▶ [TASK REQUIREMENTS] Copy each line of the records below that mentions the word "hexagon".

[Synthetic shape transformation data]
Segment Open

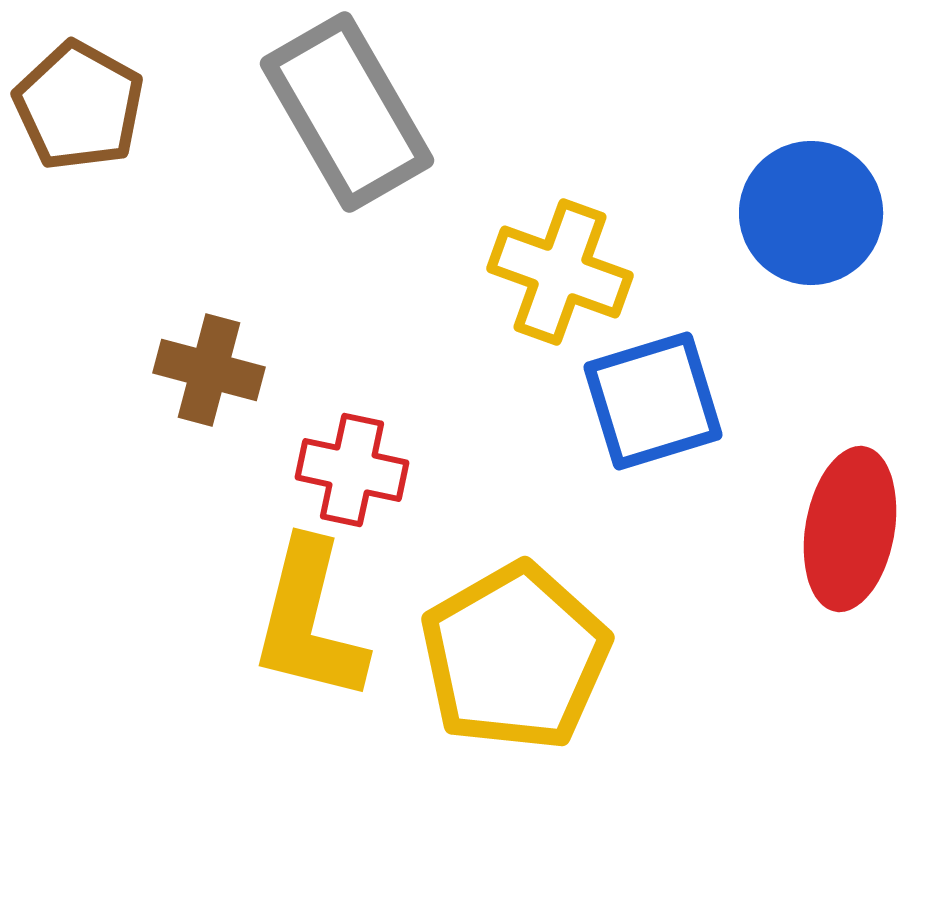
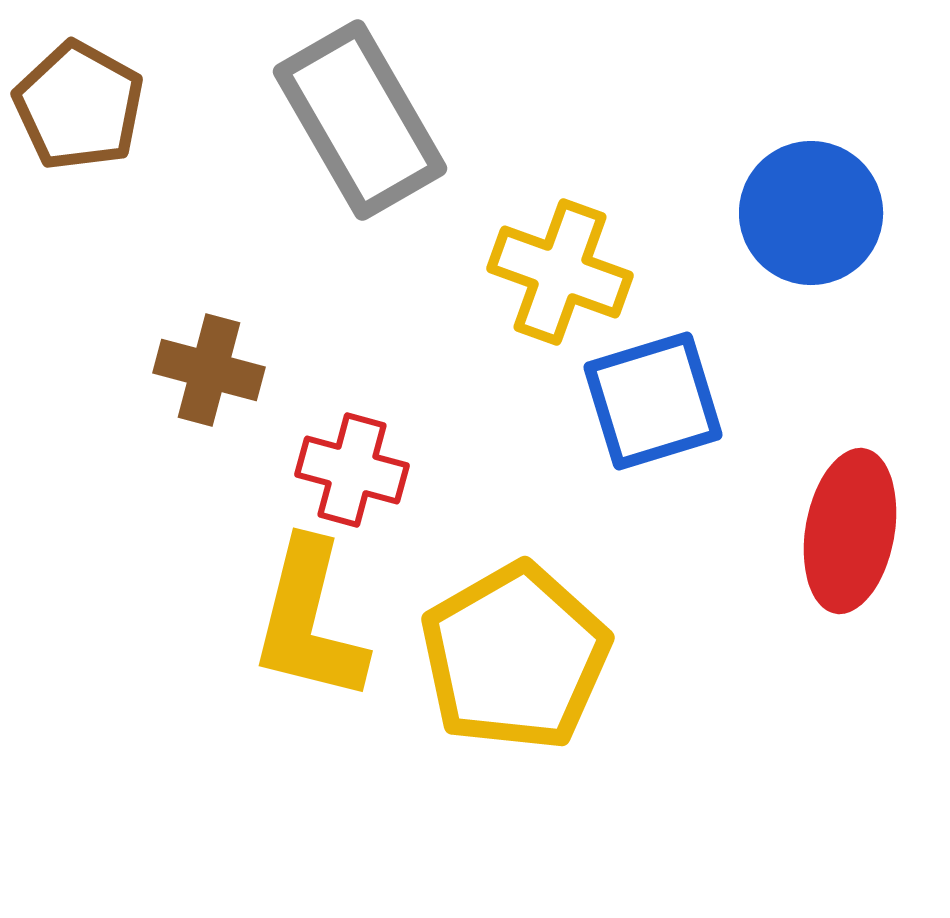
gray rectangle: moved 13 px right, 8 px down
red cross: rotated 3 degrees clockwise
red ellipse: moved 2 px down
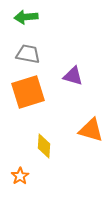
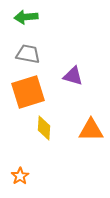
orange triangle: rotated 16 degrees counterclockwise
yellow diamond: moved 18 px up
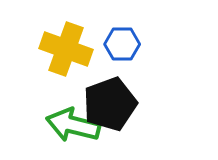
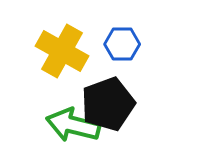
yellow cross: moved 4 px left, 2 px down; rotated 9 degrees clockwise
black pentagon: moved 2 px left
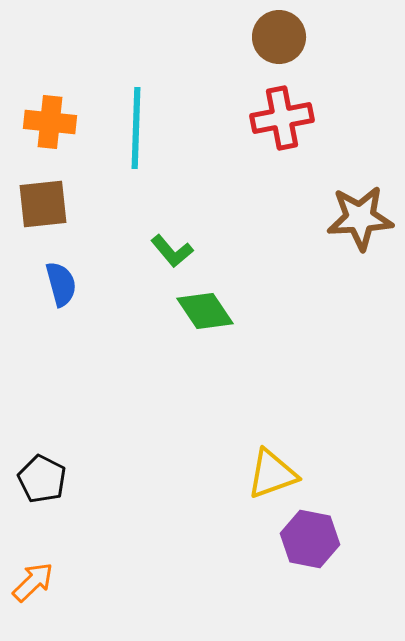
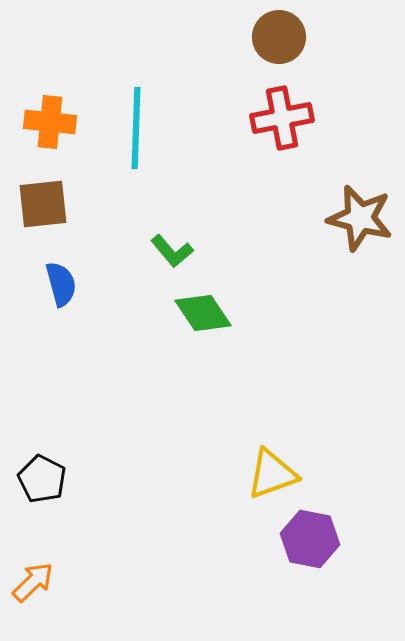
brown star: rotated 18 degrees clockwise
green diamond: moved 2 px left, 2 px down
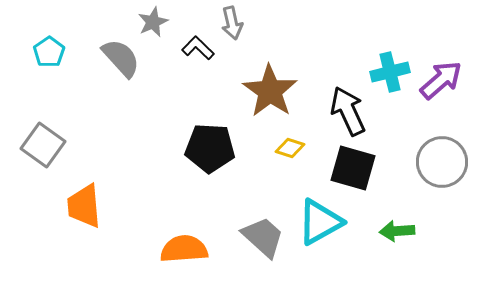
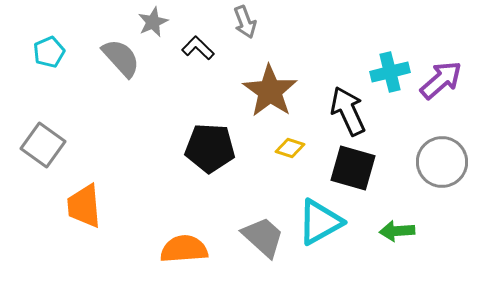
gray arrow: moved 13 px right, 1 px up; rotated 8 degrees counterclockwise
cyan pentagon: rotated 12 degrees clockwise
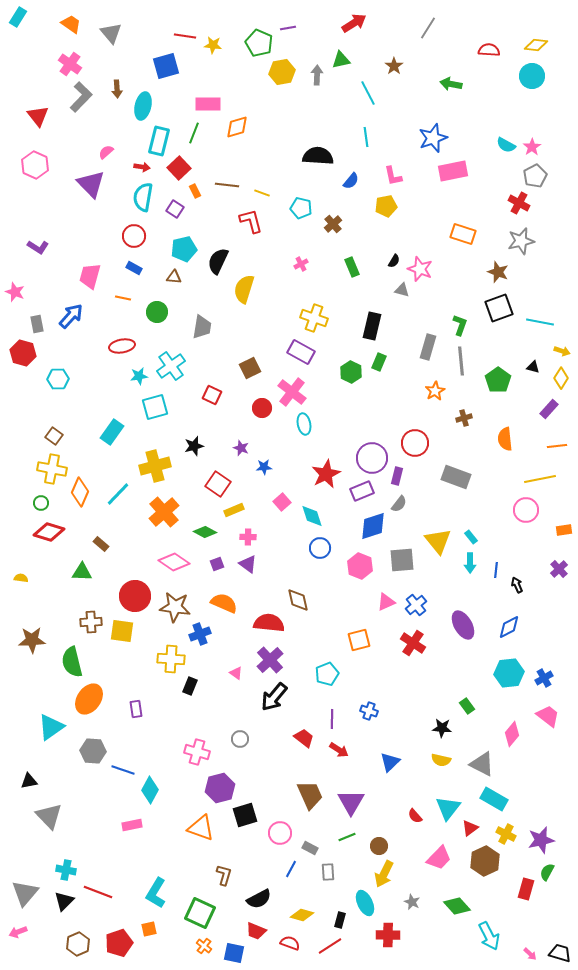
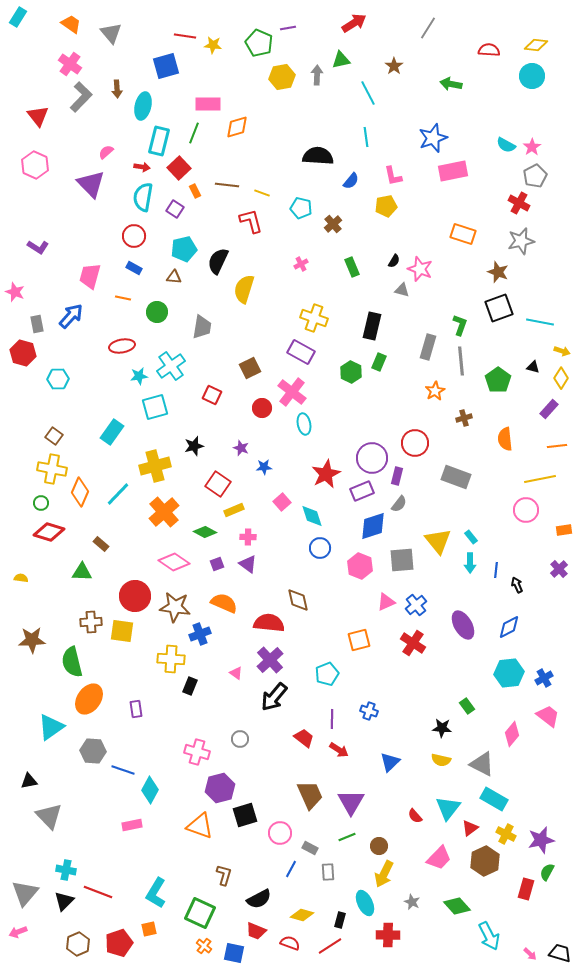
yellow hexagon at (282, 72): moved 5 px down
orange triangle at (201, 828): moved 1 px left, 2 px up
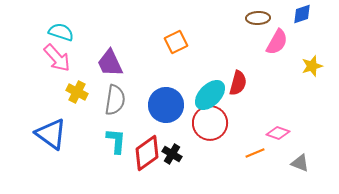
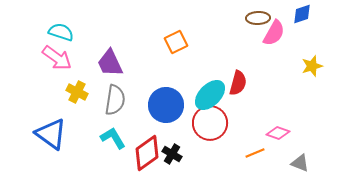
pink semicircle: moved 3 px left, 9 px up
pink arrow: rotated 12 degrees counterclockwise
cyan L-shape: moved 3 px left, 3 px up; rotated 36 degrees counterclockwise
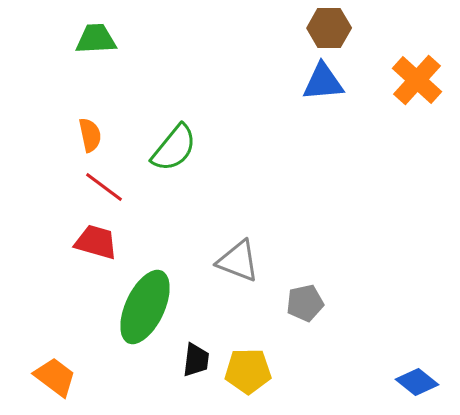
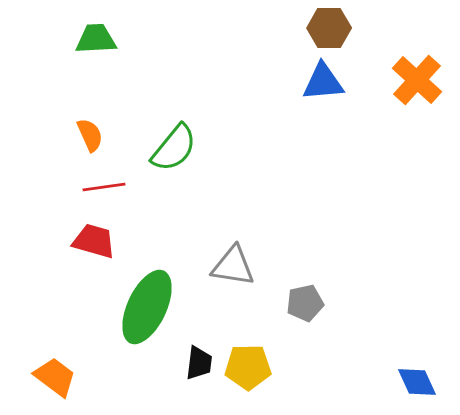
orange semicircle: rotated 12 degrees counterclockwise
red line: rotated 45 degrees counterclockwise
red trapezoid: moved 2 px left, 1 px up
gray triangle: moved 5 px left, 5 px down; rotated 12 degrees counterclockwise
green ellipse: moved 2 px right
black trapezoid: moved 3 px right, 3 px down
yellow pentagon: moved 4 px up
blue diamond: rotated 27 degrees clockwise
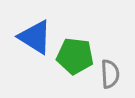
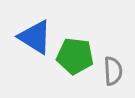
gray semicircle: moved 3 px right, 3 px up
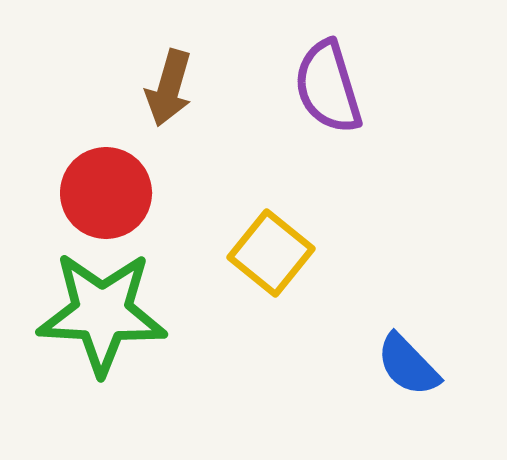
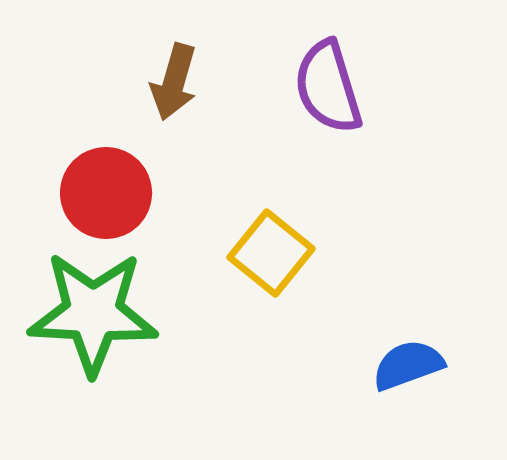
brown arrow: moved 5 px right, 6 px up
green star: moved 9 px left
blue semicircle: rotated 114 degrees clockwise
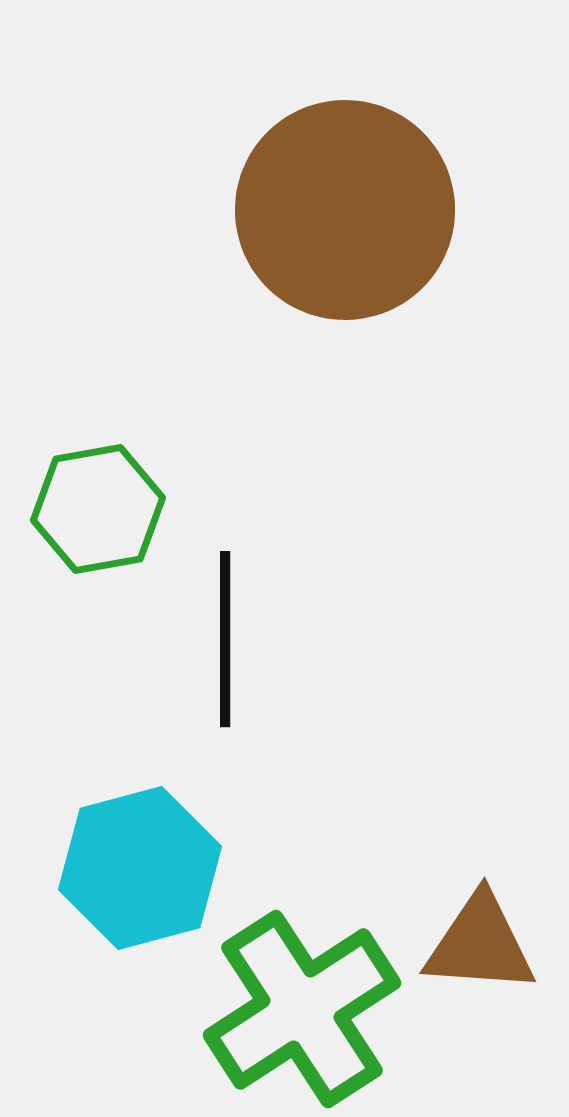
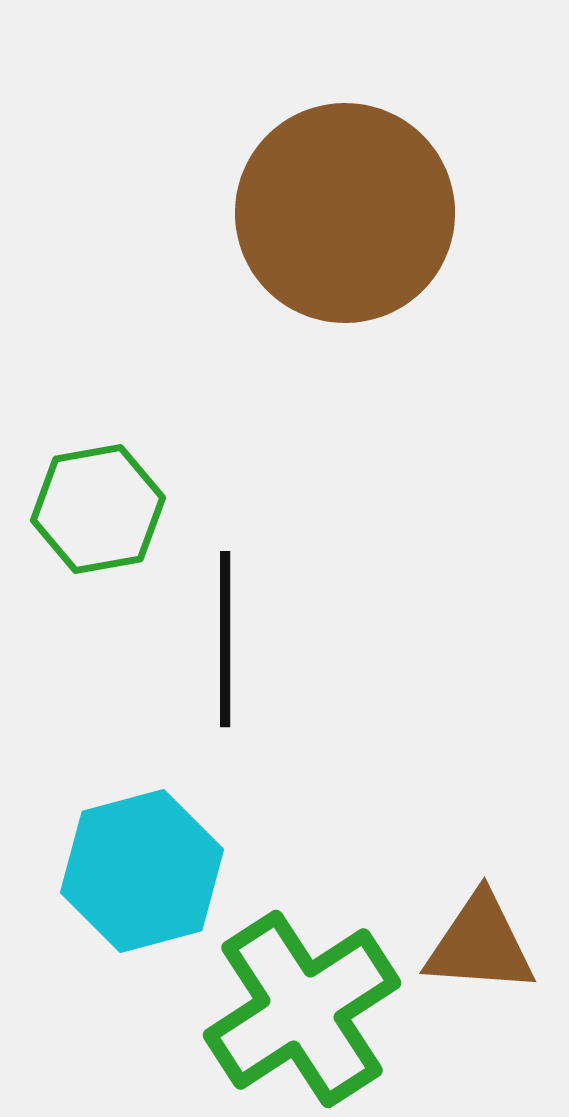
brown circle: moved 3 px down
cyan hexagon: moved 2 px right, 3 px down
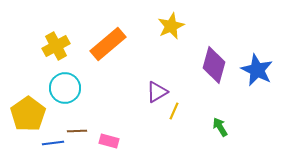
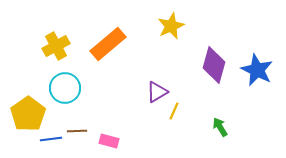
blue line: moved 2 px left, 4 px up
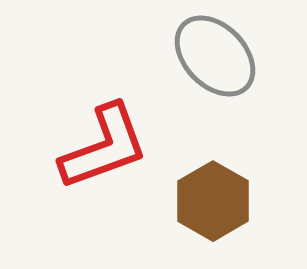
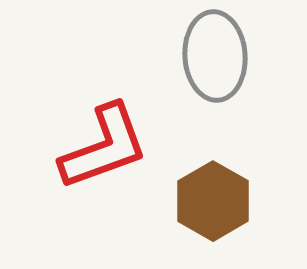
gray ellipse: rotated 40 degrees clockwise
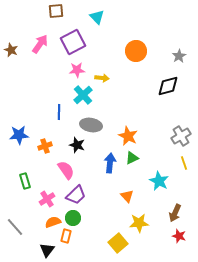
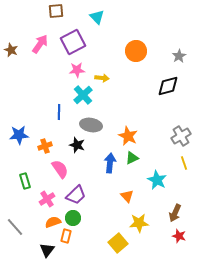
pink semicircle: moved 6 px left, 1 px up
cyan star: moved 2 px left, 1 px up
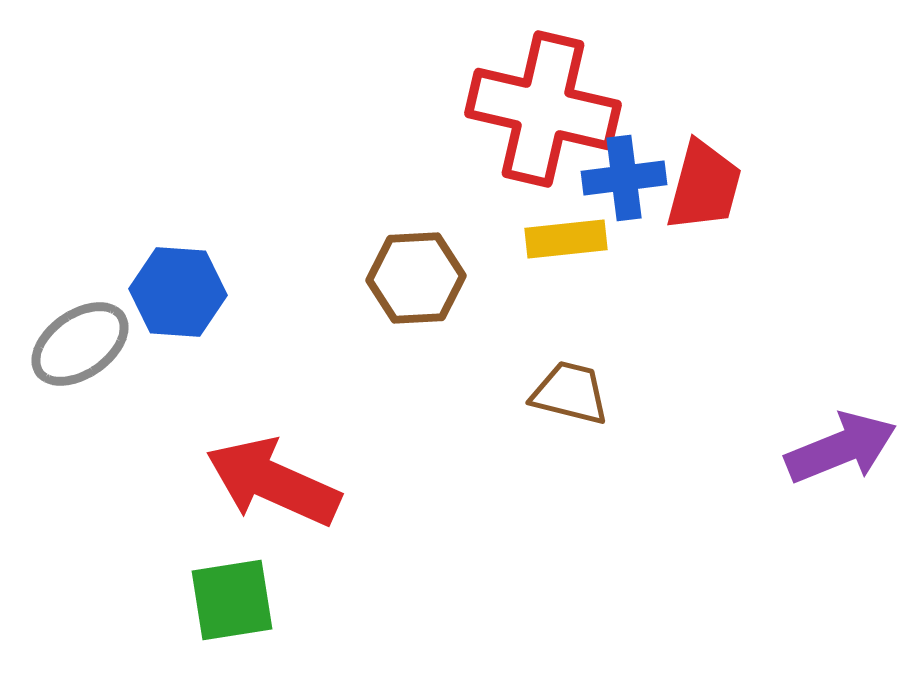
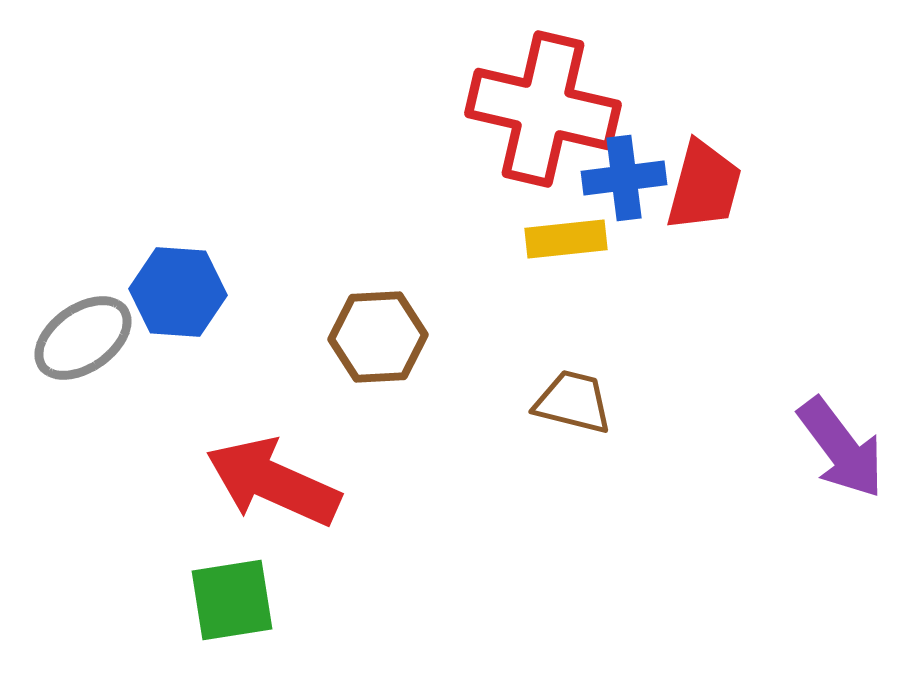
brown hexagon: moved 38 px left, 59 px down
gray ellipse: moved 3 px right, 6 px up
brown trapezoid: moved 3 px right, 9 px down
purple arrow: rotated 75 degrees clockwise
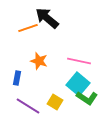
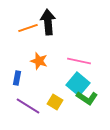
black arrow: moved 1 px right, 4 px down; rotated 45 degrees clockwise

Segment Closed

▶ [TASK RESPONSE]
yellow hexagon at (282, 72): moved 5 px down
cyan hexagon: moved 2 px right, 3 px down
brown hexagon: moved 38 px left, 59 px down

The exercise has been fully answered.